* Directions for this task *
Exact copy without images: repeat every entry as written.

==== Data

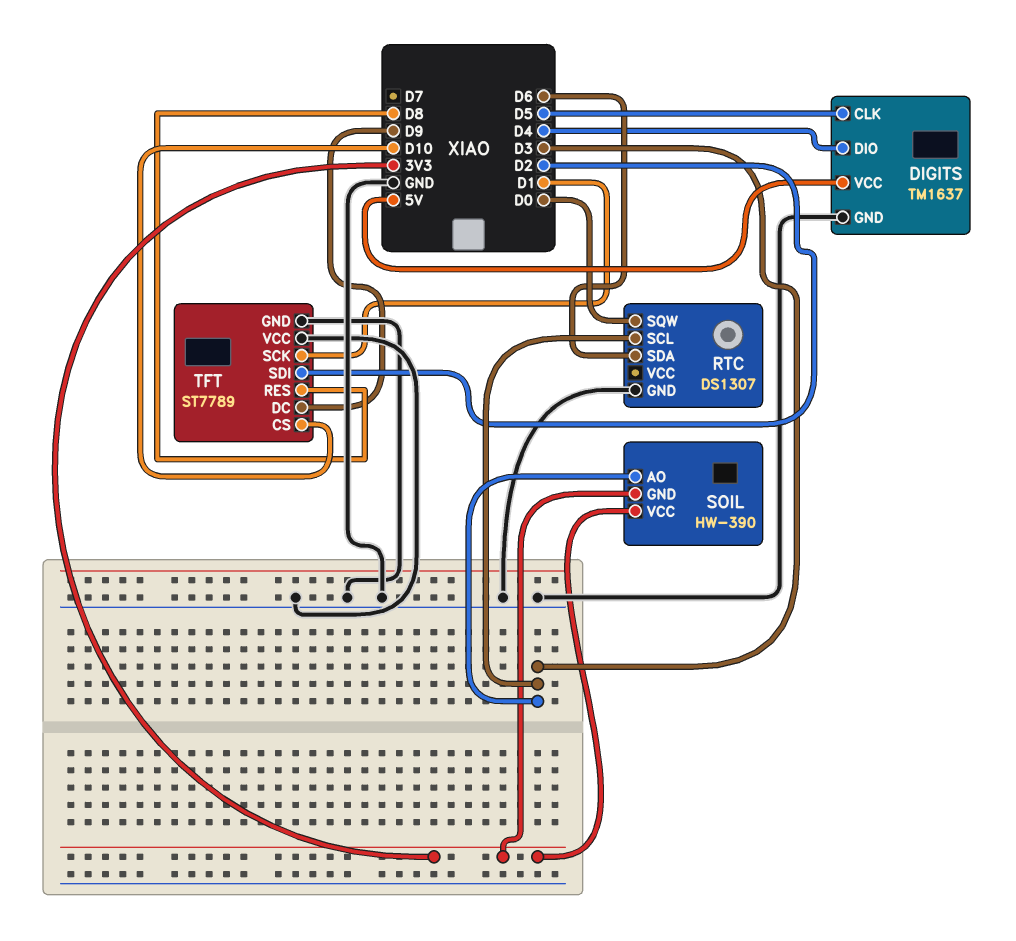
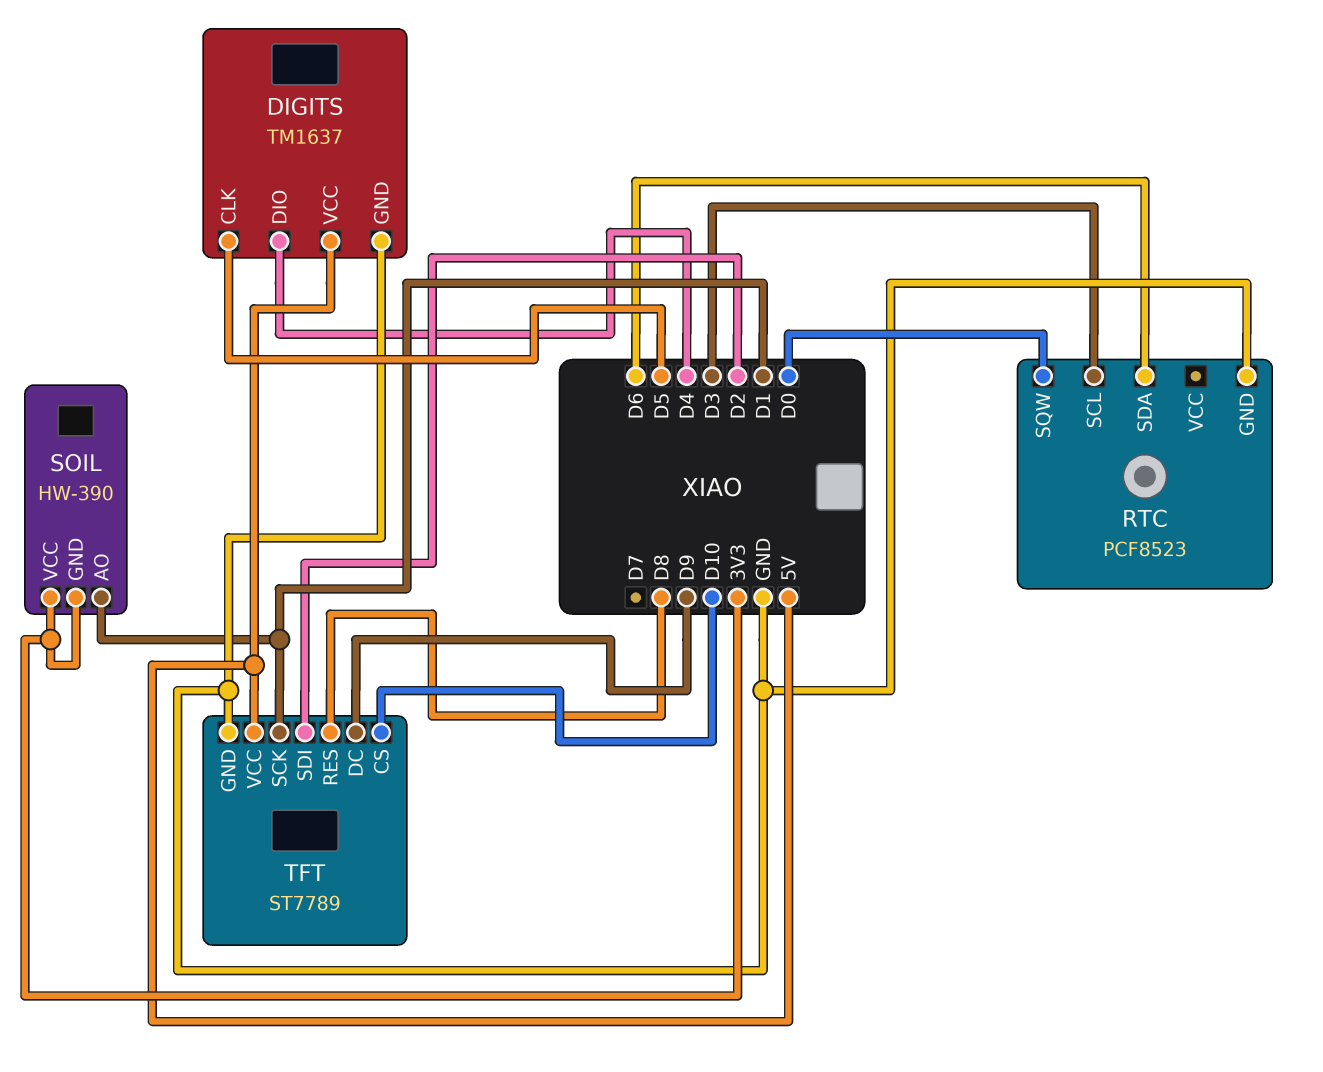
RTC: DS1307 -> PCF8523
SOIL pin AO: D3 -> D1
TFT pin VCC: GND -> 5V

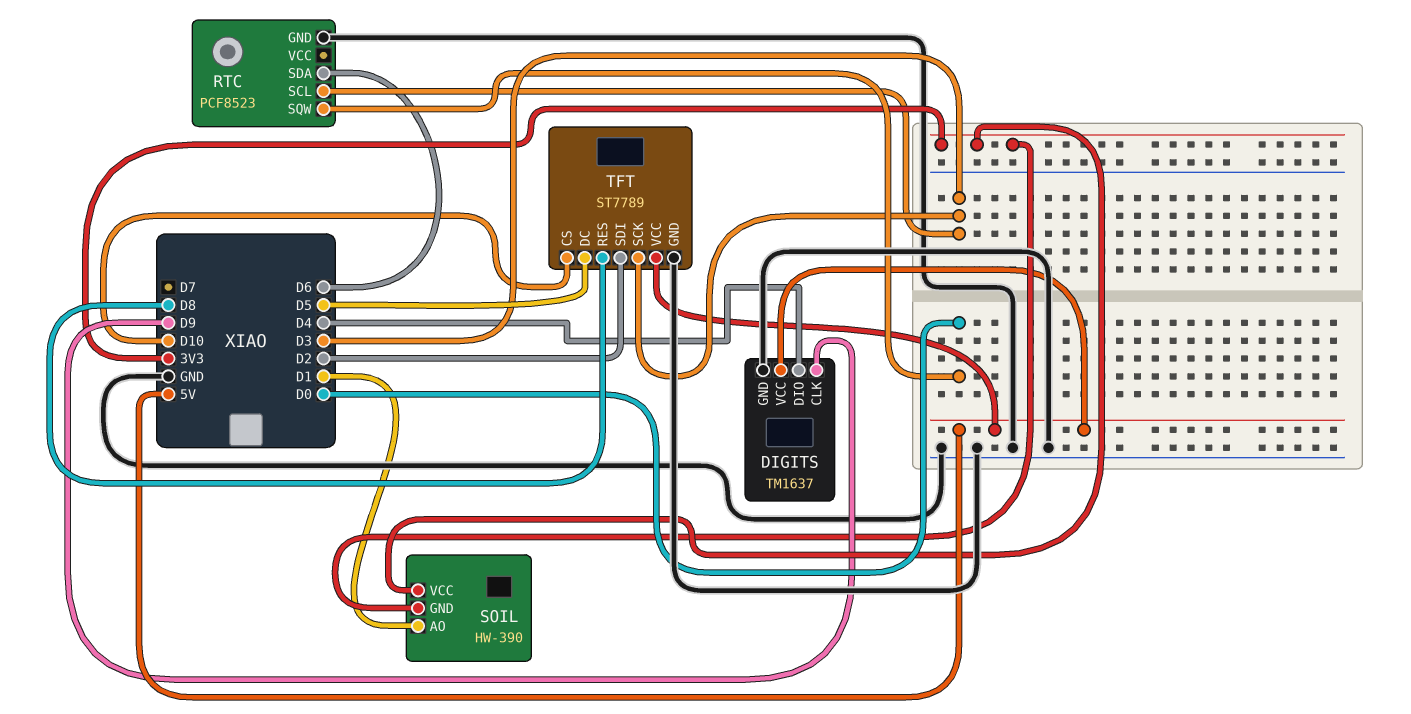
DIGITS pin CLK: D5 -> D9
TFT pin DC: D9 -> D5
TFT pin SCK: D1 -> D3

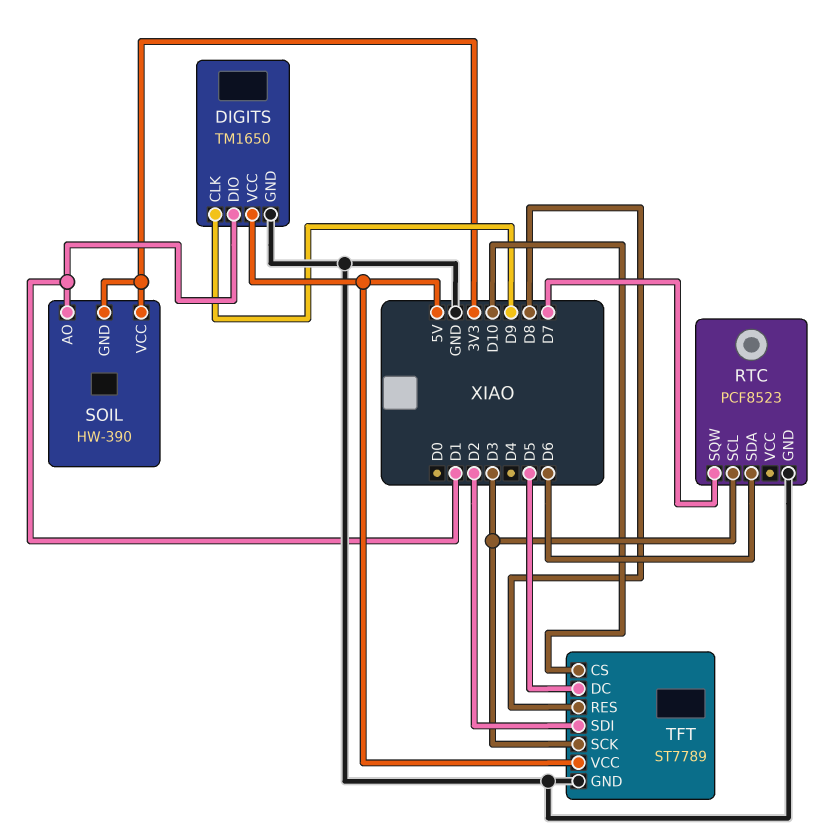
DIGITS: TM1637 -> TM1650
DIGITS pin DIO: D4 -> D1
RTC pin SQW: D0 -> D7

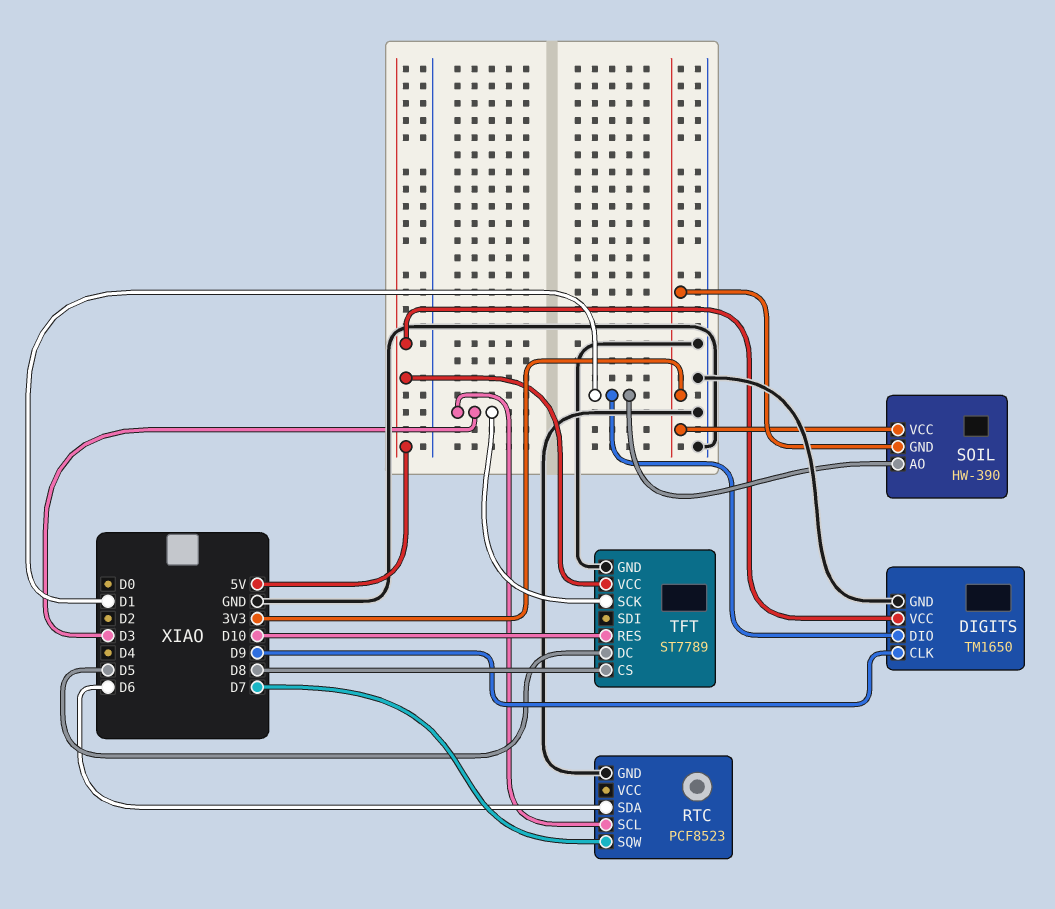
TFT pin CS: D10 -> D8
TFT pin RES: D8 -> D10
TFT pin SDI: D2 -> none

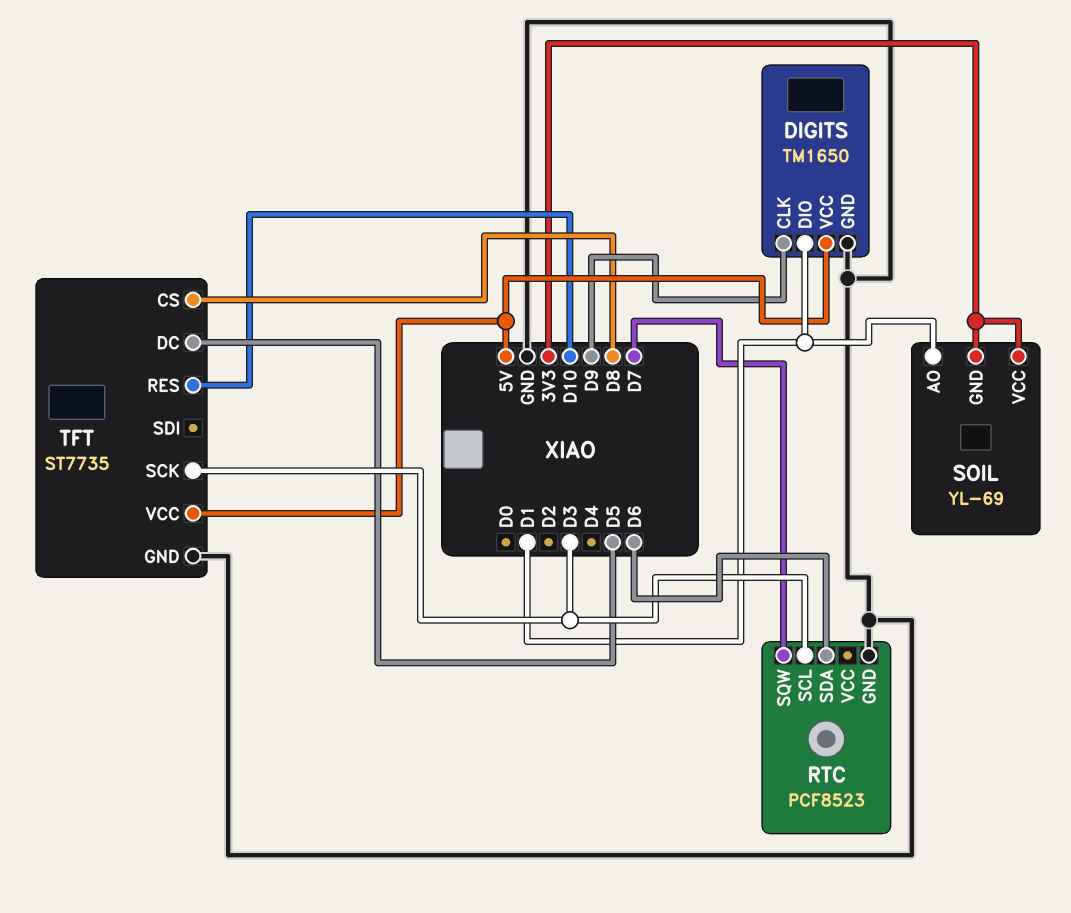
SOIL: HW-390 -> YL-69
TFT: ST7789 -> ST7735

========

* Task result *
RTC: DS1307 -> PCF8523
SOIL pin AO: D3 -> D1
TFT pin VCC: GND -> 5V

DIGITS pin CLK: D5 -> D9
TFT pin DC: D9 -> D5
TFT pin SCK: D1 -> D3

DIGITS: TM1637 -> TM1650
DIGITS pin DIO: D4 -> D1
RTC pin SQW: D0 -> D7

TFT pin CS: D10 -> D8
TFT pin RES: D8 -> D10
TFT pin SDI: D2 -> none

SOIL: HW-390 -> YL-69
TFT: ST7789 -> ST7735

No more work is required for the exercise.